> **WHAT YOU ARE ASKED TO DO**
Beginning with the line that contains "none -> orange wallet [170,111,291,171]" and ending with the line that contains "orange cheese [454,178,510,252]", reproduce the lines of the entries below exactly, omitting pictures.

━━ INFORMATION PROVIDED

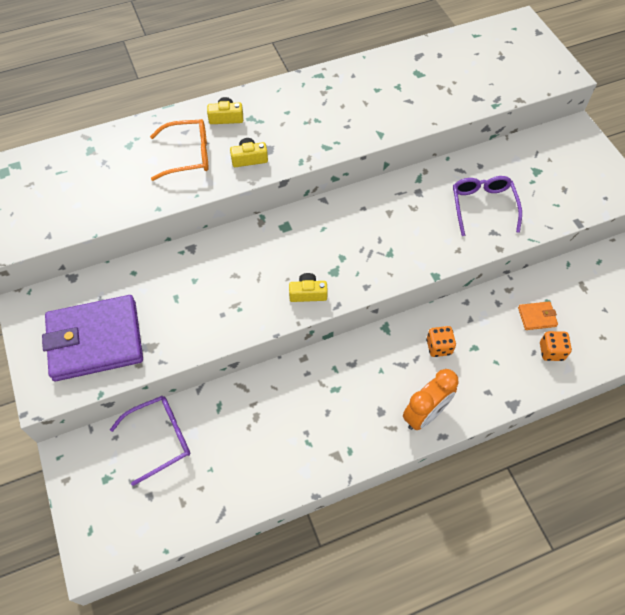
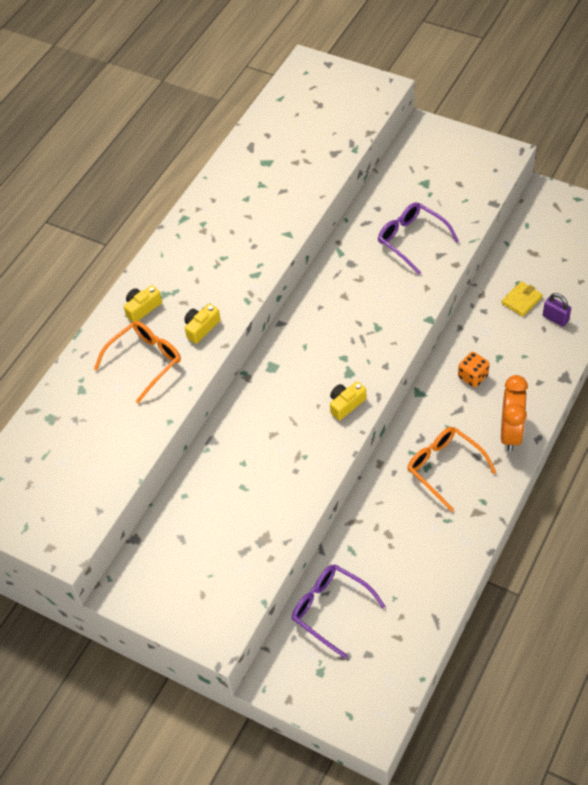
camera: 35 degrees left, 5 degrees down
purple wallet [42,295,143,381] -> none
purple glasses [110,396,190,486] -> purple glasses turned 75 degrees counterclockwise [292,564,386,658]
orange wallet [518,301,558,330] -> yellow wallet [502,281,543,317]
orange dice [540,331,572,361] -> purple padlock [543,293,571,327]
none -> orange glasses [407,427,496,512]

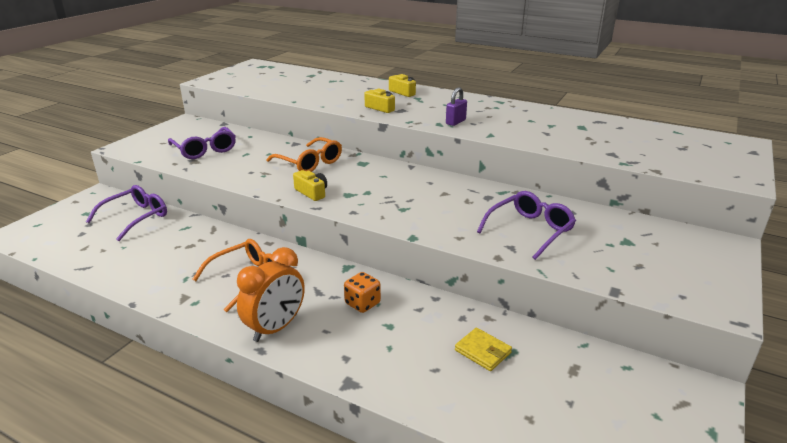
camera: 85 degrees right, 25 degrees down
orange glasses [94,321,181,403] -> orange glasses moved to [266,137,342,172]
orange clock [501,375,528,451] -> orange clock turned 60 degrees counterclockwise [237,247,305,342]
purple padlock [543,293,571,327] -> purple padlock moved to [446,87,467,126]
none -> purple glasses [168,127,236,159]

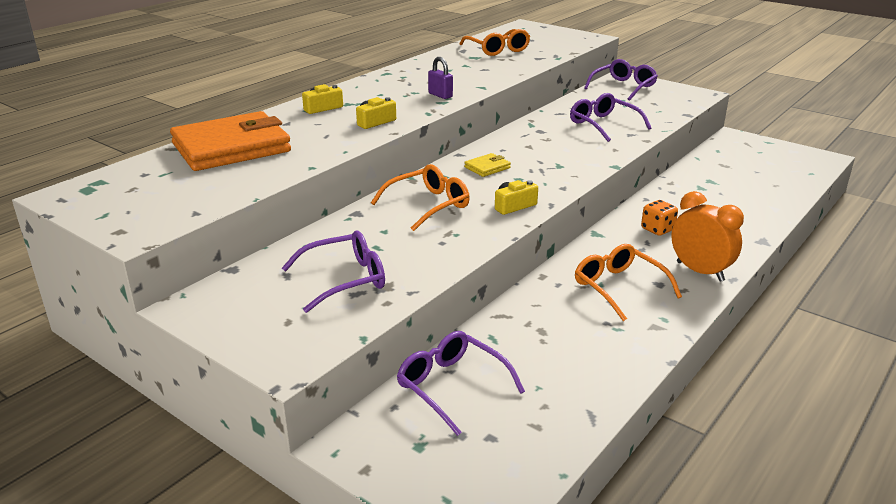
camera: 80 degrees left, 0 degrees up
yellow wallet [455,328,512,371] -> yellow wallet moved to [464,153,511,177]
none -> orange wallet [170,111,291,171]
none -> orange glasses [459,29,530,56]
none -> purple glasses [584,59,658,101]

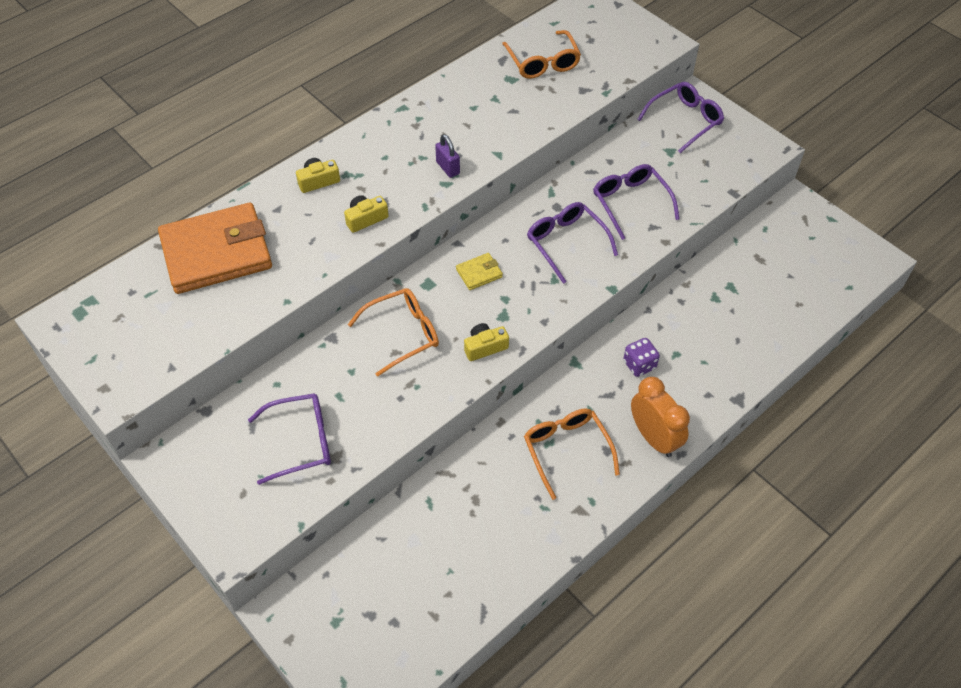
camera: 10 degrees right, 25 degrees up
purple glasses [397,331,525,436] -> purple glasses moved to [527,202,618,284]
orange dice [641,200,678,236] -> purple dice [623,338,660,377]

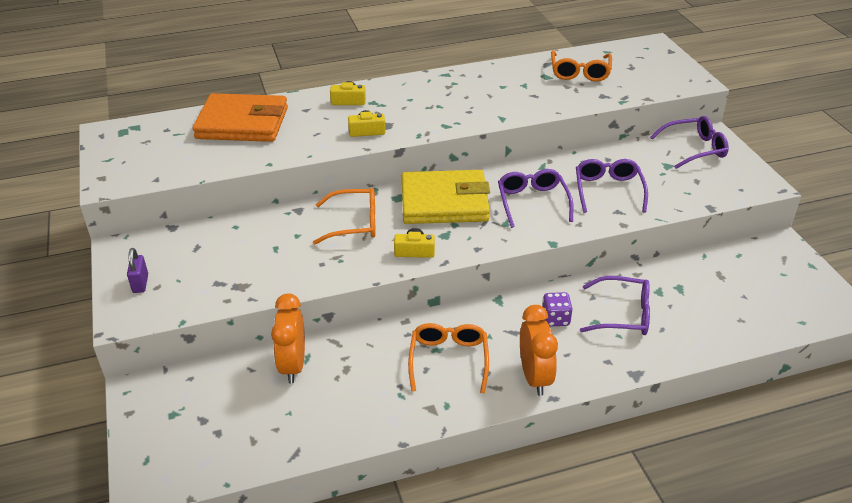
camera: 25 degrees right, 15 degrees down
purple glasses [248,393,331,485] -> purple glasses moved to [580,276,650,335]
purple padlock [435,134,460,178] -> purple padlock moved to [127,248,148,293]
yellow wallet [456,253,503,290] -> yellow wallet [402,170,490,224], size x2.47
none -> orange clock [271,294,305,383]

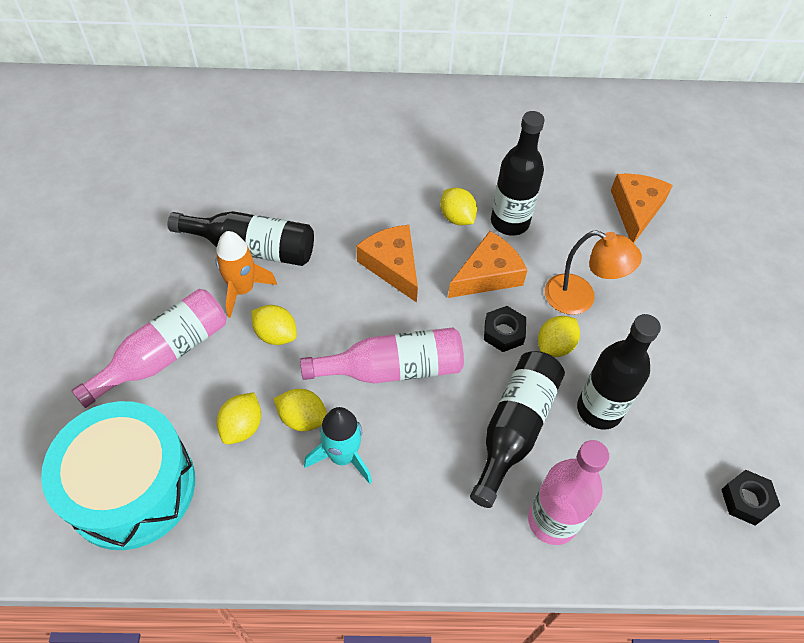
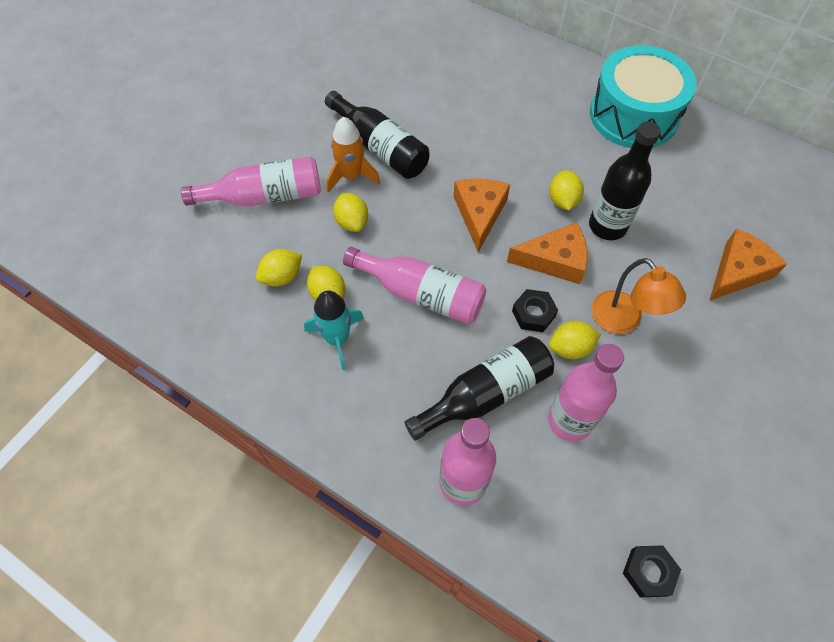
camera: 35 degrees right, 5 degrees up
turquoise drum [41,401,195,550] -> turquoise drum moved to [590,45,696,148]
black bottle [577,314,661,430] -> pink bottle [548,344,624,442]

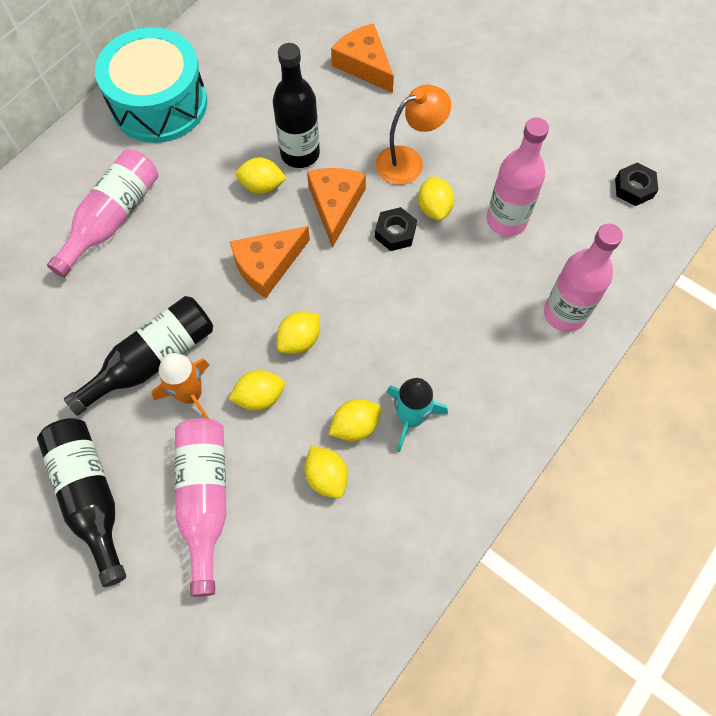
camera: 85 degrees left, 5 degrees up
pink bottle [343,247,486,324] -> pink bottle moved to [47,149,158,277]
black bottle [404,336,554,441] -> black bottle moved to [37,418,126,587]
orange cheese [454,178,510,252] -> orange cheese turned 45 degrees counterclockwise [230,226,310,298]
none -> yellow lemon [276,312,320,354]

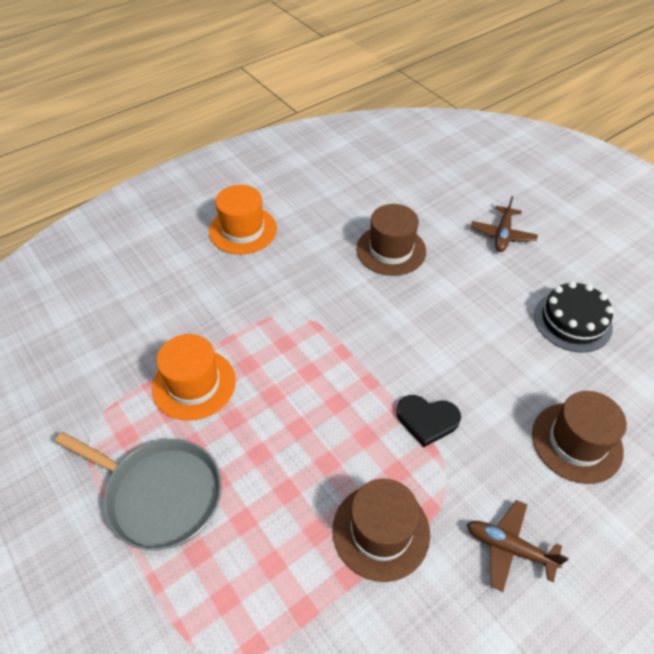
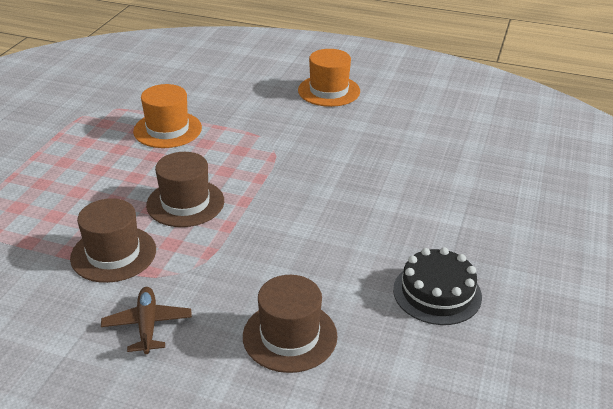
camera: 55 degrees right, 15 degrees down
grey pan [55,432,222,550] -> none
brown hat [356,204,426,276] -> brown hat moved to [146,152,224,227]
black heart [396,395,461,447] -> none
brown plane [471,196,538,252] -> none

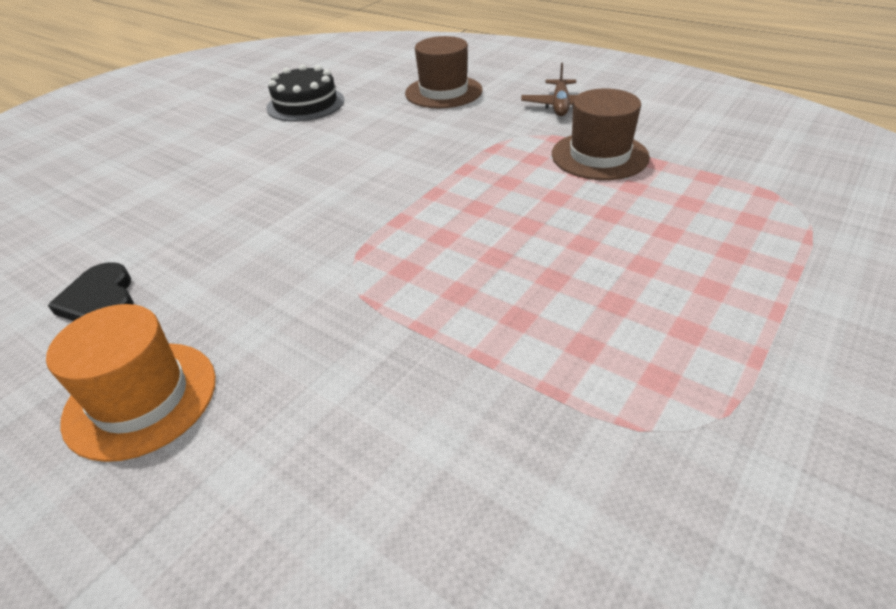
camera: 160 degrees left, 5 degrees up
orange hat [133,84,202,148] -> none
brown hat [146,152,224,227] -> none
none -> black heart [48,262,134,321]

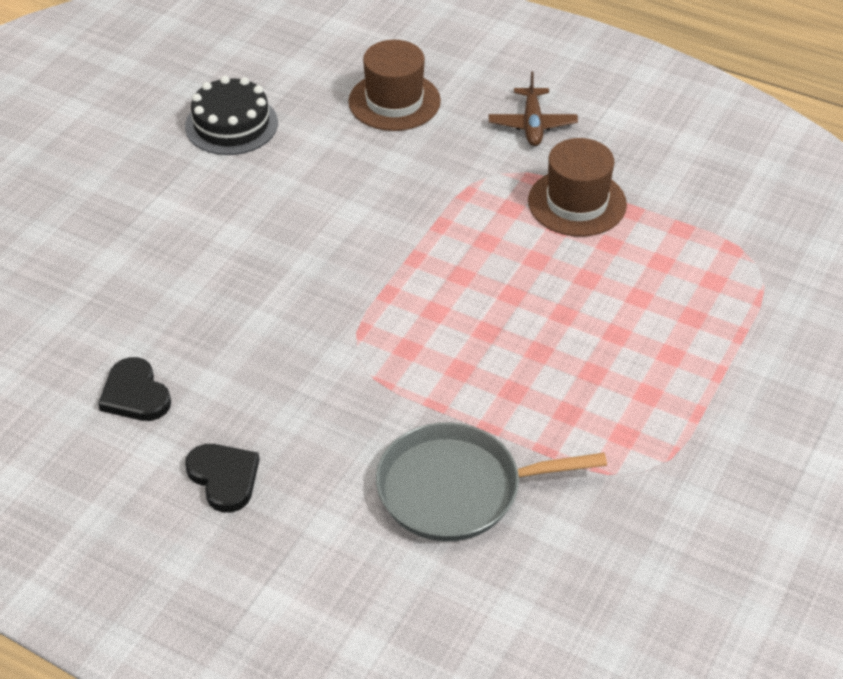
camera: 10 degrees left, 5 degrees up
orange hat [46,304,216,462] -> black heart [185,444,259,513]
none -> grey pan [376,422,607,541]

━━━━

> **RESPONSE TO THE EXERCISE**
none -> orange wallet [170,111,291,171]
none -> orange glasses [459,29,530,56]
none -> purple glasses [584,59,658,101]

camera: 10 degrees right, 25 degrees up
purple glasses [397,331,525,436] -> purple glasses moved to [527,202,618,284]
orange dice [641,200,678,236] -> purple dice [623,338,660,377]

camera: 25 degrees right, 15 degrees down
purple glasses [248,393,331,485] -> purple glasses moved to [580,276,650,335]
purple padlock [435,134,460,178] -> purple padlock moved to [127,248,148,293]
yellow wallet [456,253,503,290] -> yellow wallet [402,170,490,224], size x2.47
none -> orange clock [271,294,305,383]

camera: 35 degrees right, 5 degrees up
turquoise drum [41,401,195,550] -> turquoise drum moved to [590,45,696,148]
black bottle [577,314,661,430] -> pink bottle [548,344,624,442]

camera: 85 degrees left, 5 degrees up
pink bottle [343,247,486,324] -> pink bottle moved to [47,149,158,277]
black bottle [404,336,554,441] -> black bottle moved to [37,418,126,587]
orange cheese [454,178,510,252] -> orange cheese turned 45 degrees counterclockwise [230,226,310,298]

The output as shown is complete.